▶ Exercise inputs:
=== Begin Enclosure ===

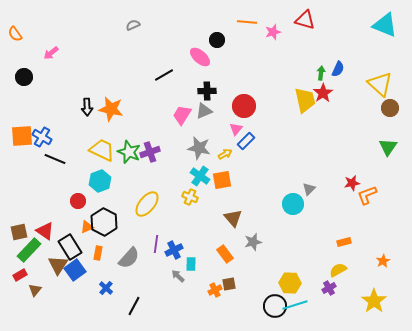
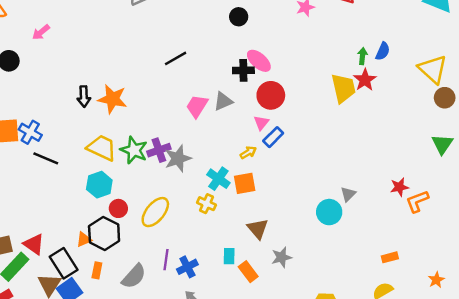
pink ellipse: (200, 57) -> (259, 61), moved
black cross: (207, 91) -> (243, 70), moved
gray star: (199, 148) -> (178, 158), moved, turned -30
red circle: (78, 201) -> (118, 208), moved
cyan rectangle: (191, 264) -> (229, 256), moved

=== End Enclosure ===

▶ Brief: Before handing back the copy, remove the pictures; otherwise print the data exactly.

▶ Response box:
pink ellipse: (200, 57) -> (259, 61), moved
black cross: (207, 91) -> (243, 70), moved
gray star: (199, 148) -> (178, 158), moved, turned -30
red circle: (78, 201) -> (118, 208), moved
cyan rectangle: (191, 264) -> (229, 256), moved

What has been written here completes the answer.